■ Problem statement ■
Restate exactly, please, each line of the listing from the one with "torch in grey <269,372,70,118>" to the last, including both.

-- Data extract follows --

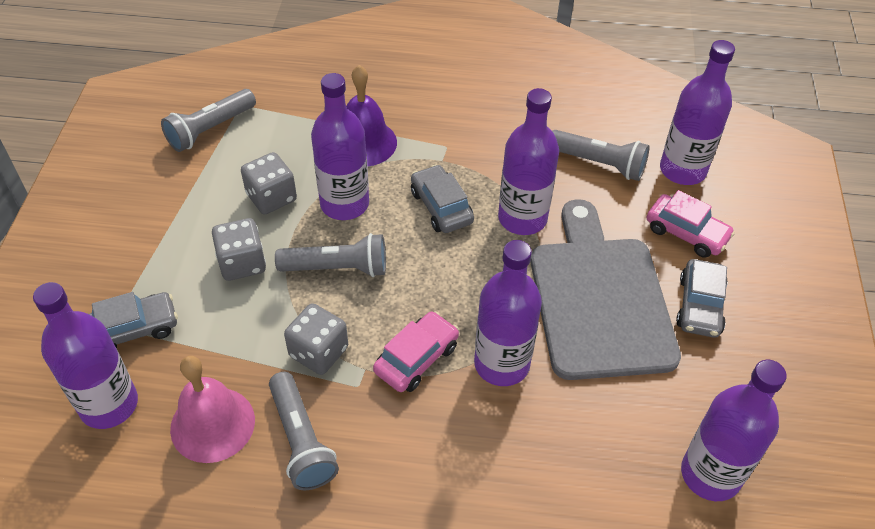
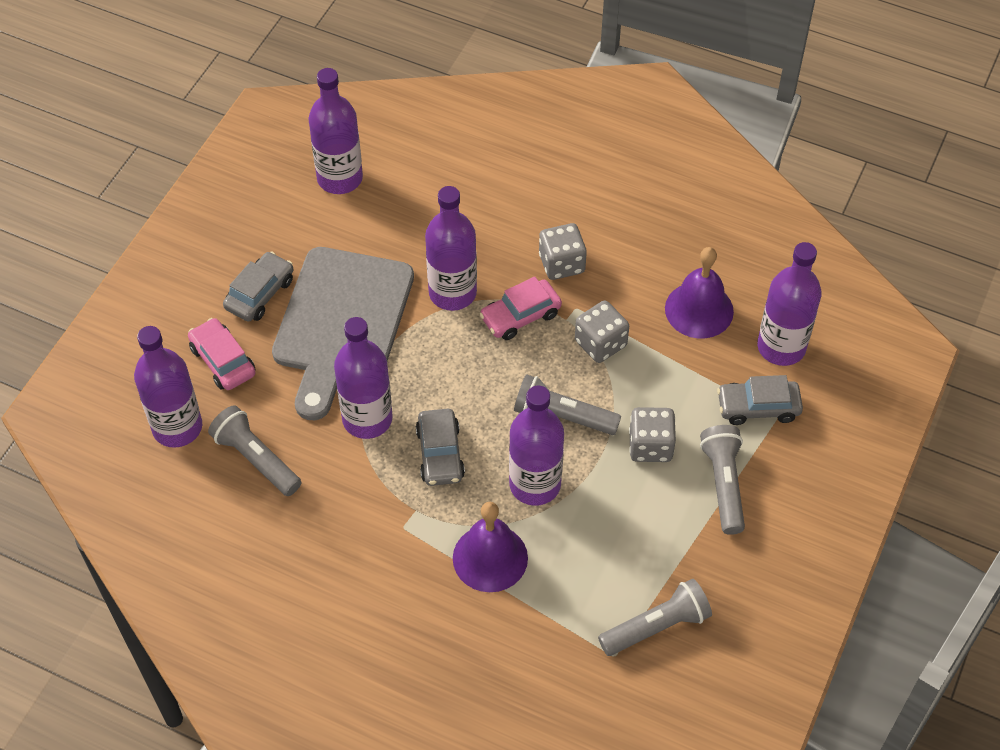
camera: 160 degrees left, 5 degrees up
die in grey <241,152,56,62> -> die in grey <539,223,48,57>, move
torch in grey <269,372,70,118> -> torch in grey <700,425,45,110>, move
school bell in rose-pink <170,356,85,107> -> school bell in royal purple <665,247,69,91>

-- Data extract concluded --

■ Response for this exercise ■
torch in grey <269,372,70,118> -> torch in grey <700,425,45,110>, move
school bell in rose-pink <170,356,85,107> -> school bell in royal purple <665,247,69,91>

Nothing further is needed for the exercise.